[[ DATA RECORDS, beginning ]]

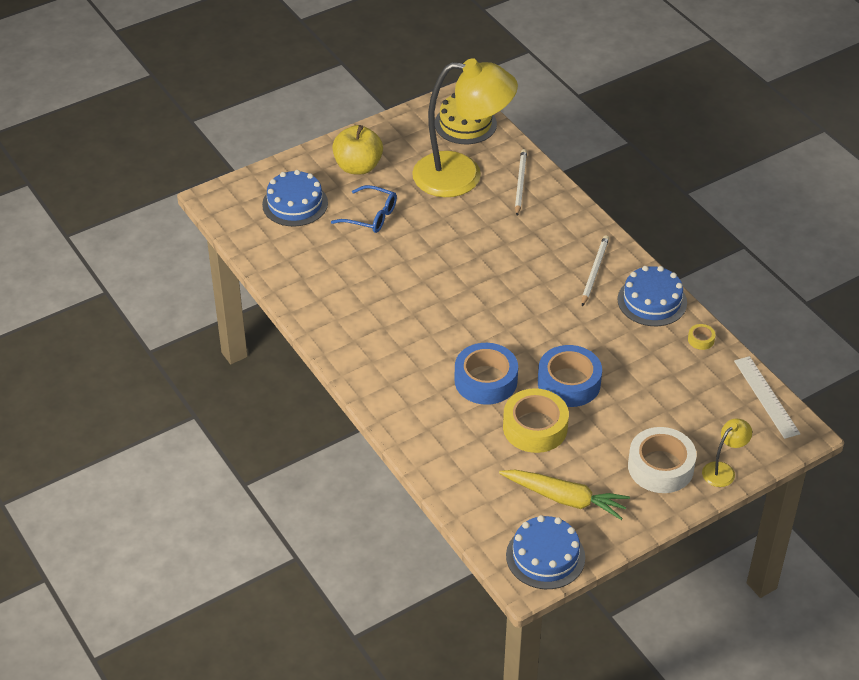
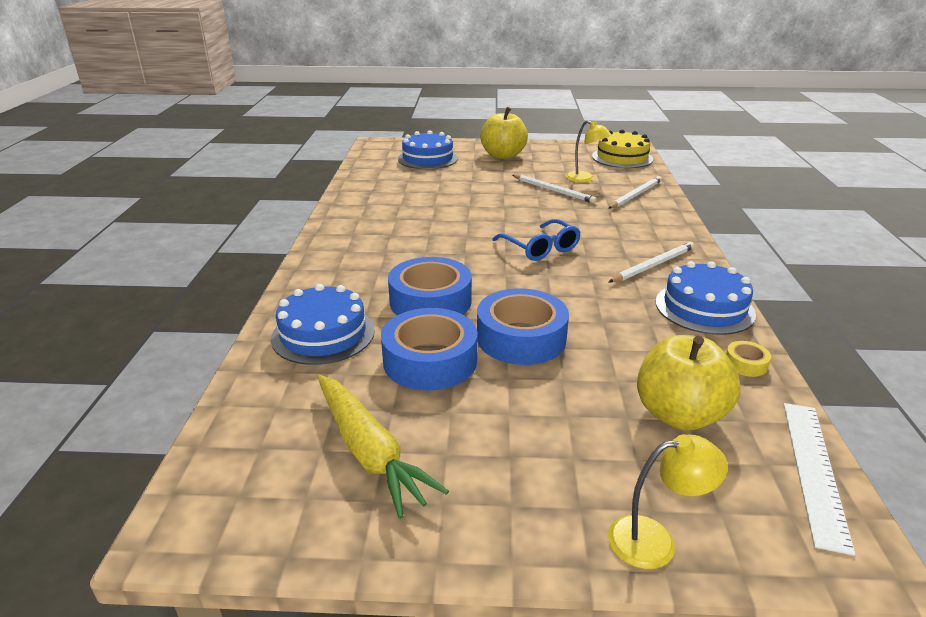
camera: 35 degrees right, 15 degrees down
(371, 216) = (476, 178): blue glasses -> blue glasses (540, 248)
(452, 207) = (553, 191): none -> white pencil
(462, 176) = (585, 179): yellow lamp -> yellow lamp, size x0.41
(535, 427) = (430, 360): yellow tape -> blue tape
(545, 556) = (248, 512): blue cake -> blue cake (323, 334)
(660, 467) = (550, 482): white tape -> none
(690, 395) = (679, 414): none -> yellow apple

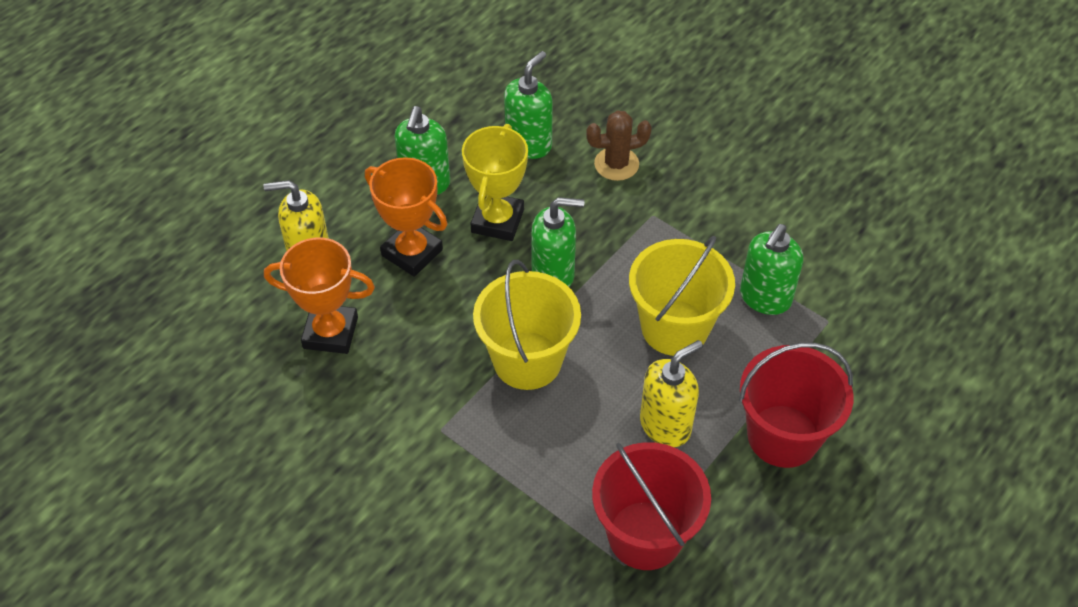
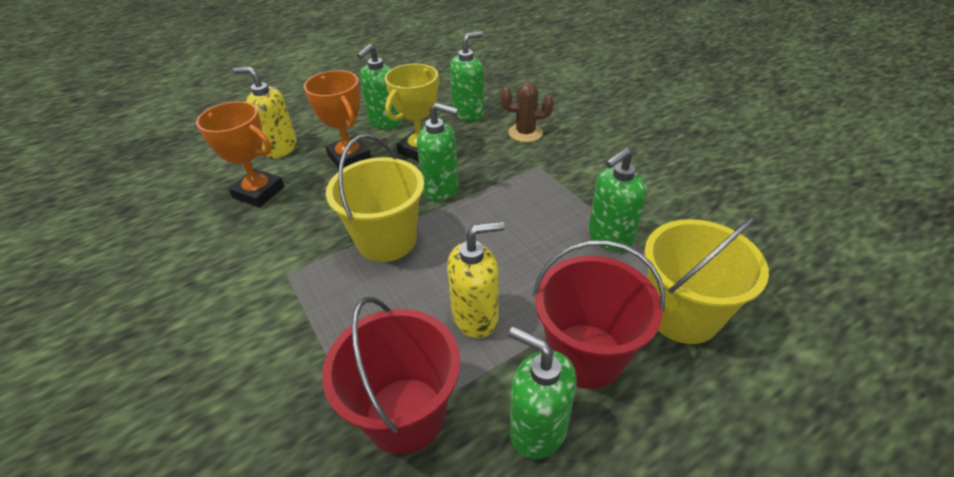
camera: 20 degrees right, 10 degrees down
(674, 327) = (520, 243): yellow bucket -> yellow bucket (682, 314)
(764, 514) = (537, 429): none -> green soap dispenser

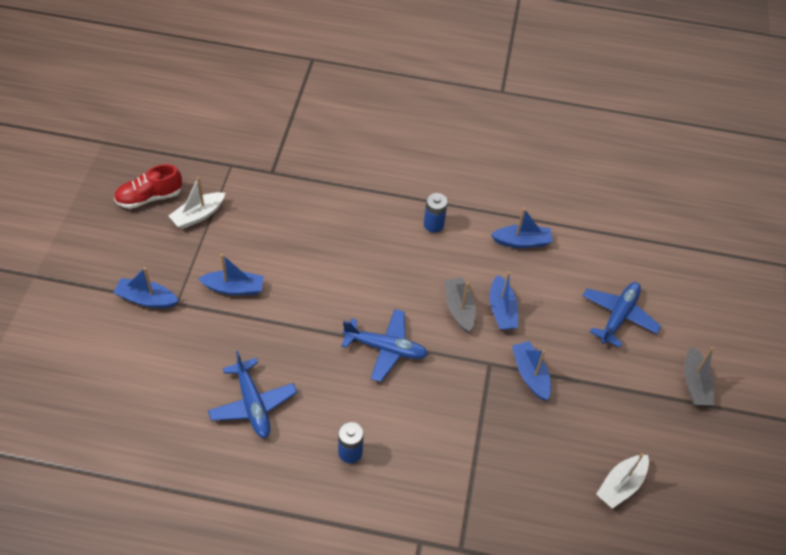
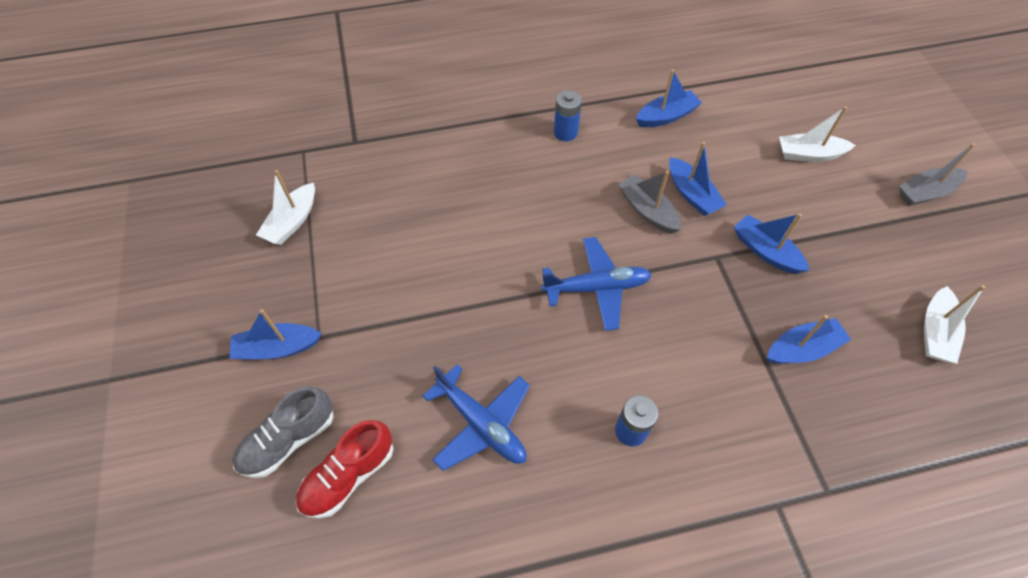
camera: 20 degrees left, 5 degrees up
(126, 361) = (289, 440): none -> grey shoe
(150, 197) = (221, 223): red shoe -> red shoe (349, 475)
(234, 288) = (381, 290): blue boat -> blue boat (802, 349)
(618, 316) = (809, 154): blue plane -> white boat
(695, 384) = (926, 192): grey boat -> grey boat turned 90 degrees clockwise

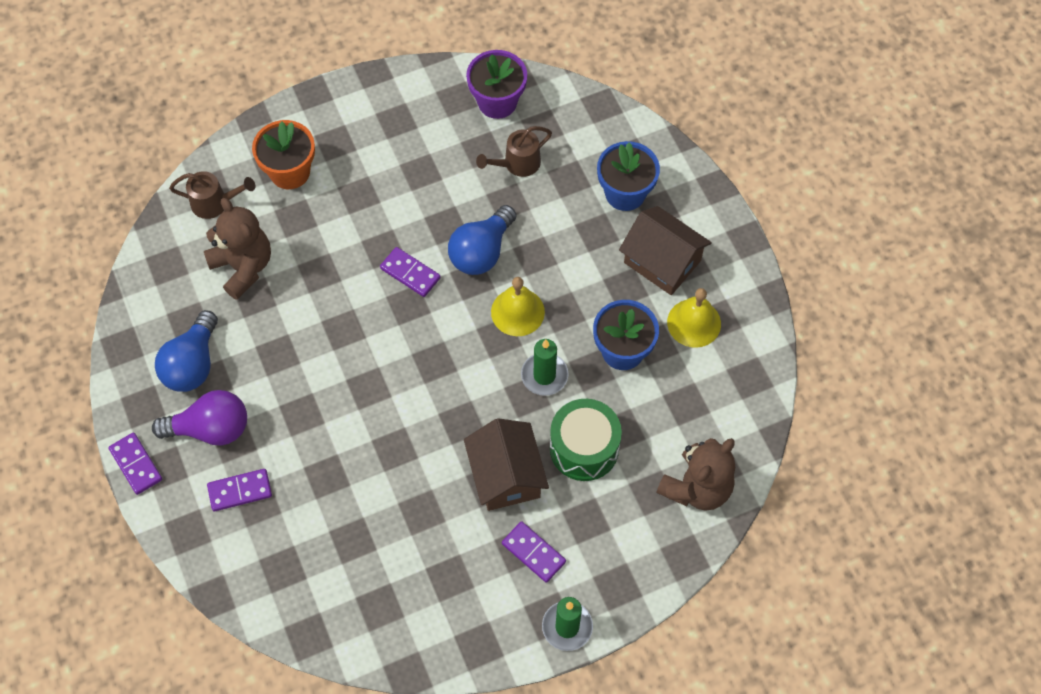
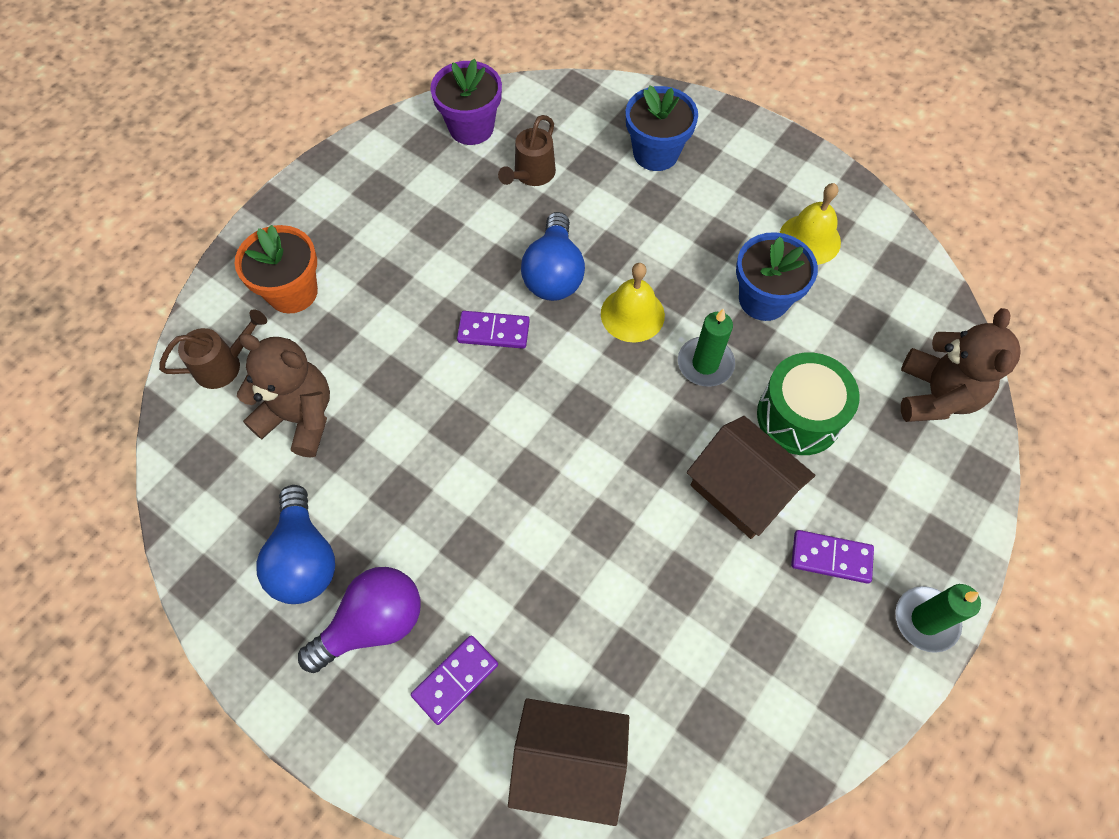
camera: 30 degrees left, 0 degrees up
(136, 464) = (303, 722): purple domino -> none
(662, 261) = (737, 198): brown house -> brown house (569, 763)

[[ DATA RECORDS, end ]]

• **WORK ORDER**
Only an exact copy of the lines from the top of the entries through the line with "(690, 395) = (679, 414): none -> yellow apple", both included, should be given, with all pictures omitted.

• **TASK RESULT**
camera: 35 degrees right, 15 degrees down
(371, 216) = (476, 178): blue glasses -> blue glasses (540, 248)
(452, 207) = (553, 191): none -> white pencil
(462, 176) = (585, 179): yellow lamp -> yellow lamp, size x0.41
(535, 427) = (430, 360): yellow tape -> blue tape
(545, 556) = (248, 512): blue cake -> blue cake (323, 334)
(660, 467) = (550, 482): white tape -> none
(690, 395) = (679, 414): none -> yellow apple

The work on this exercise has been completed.